··· Provided records

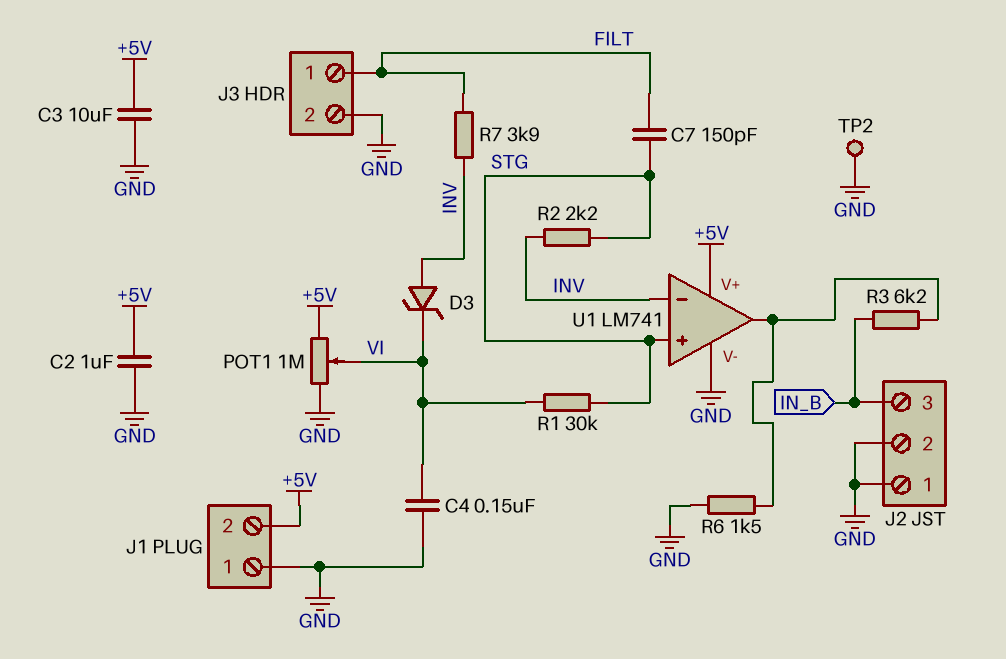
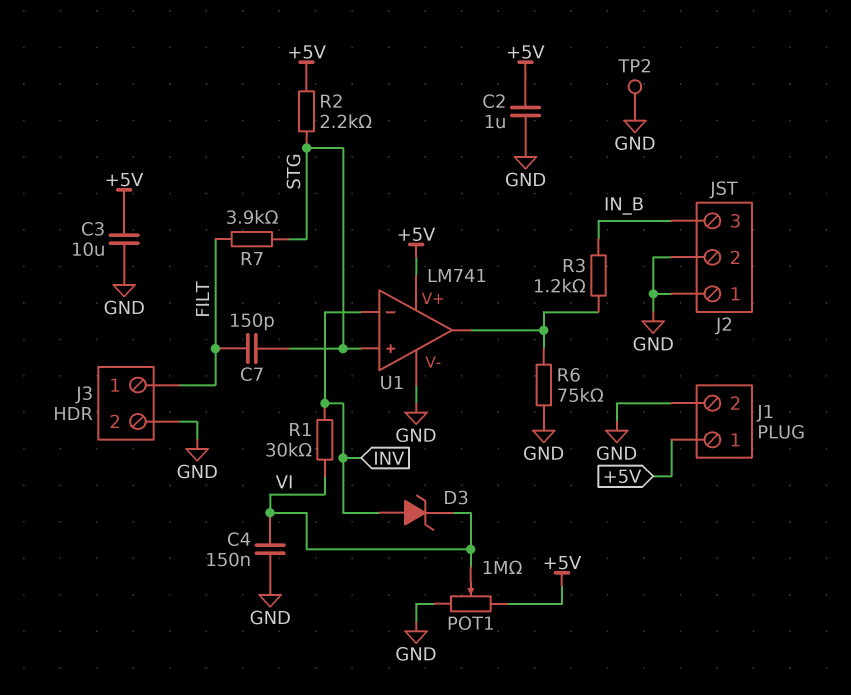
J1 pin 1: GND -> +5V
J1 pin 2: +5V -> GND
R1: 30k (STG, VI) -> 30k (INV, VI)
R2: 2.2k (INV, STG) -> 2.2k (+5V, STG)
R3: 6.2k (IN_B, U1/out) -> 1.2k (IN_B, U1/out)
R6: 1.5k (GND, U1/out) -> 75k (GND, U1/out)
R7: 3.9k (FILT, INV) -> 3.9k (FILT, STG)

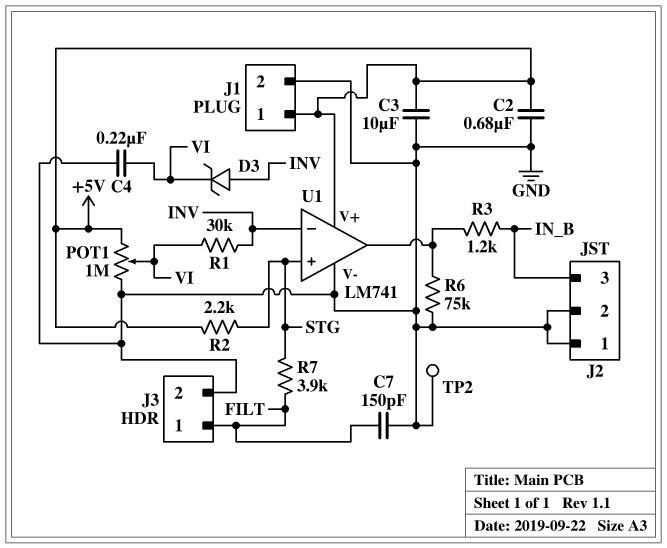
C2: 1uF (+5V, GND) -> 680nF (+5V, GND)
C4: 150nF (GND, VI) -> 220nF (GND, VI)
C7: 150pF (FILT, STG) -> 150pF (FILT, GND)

······

## Task to complete
Word for word, repeat each record above; leave out every picture.

## Written answer
J1 pin 1: GND -> +5V
J1 pin 2: +5V -> GND
R1: 30k (STG, VI) -> 30k (INV, VI)
R2: 2.2k (INV, STG) -> 2.2k (+5V, STG)
R3: 6.2k (IN_B, U1/out) -> 1.2k (IN_B, U1/out)
R6: 1.5k (GND, U1/out) -> 75k (GND, U1/out)
R7: 3.9k (FILT, INV) -> 3.9k (FILT, STG)

C2: 1uF (+5V, GND) -> 680nF (+5V, GND)
C4: 150nF (GND, VI) -> 220nF (GND, VI)
C7: 150pF (FILT, STG) -> 150pF (FILT, GND)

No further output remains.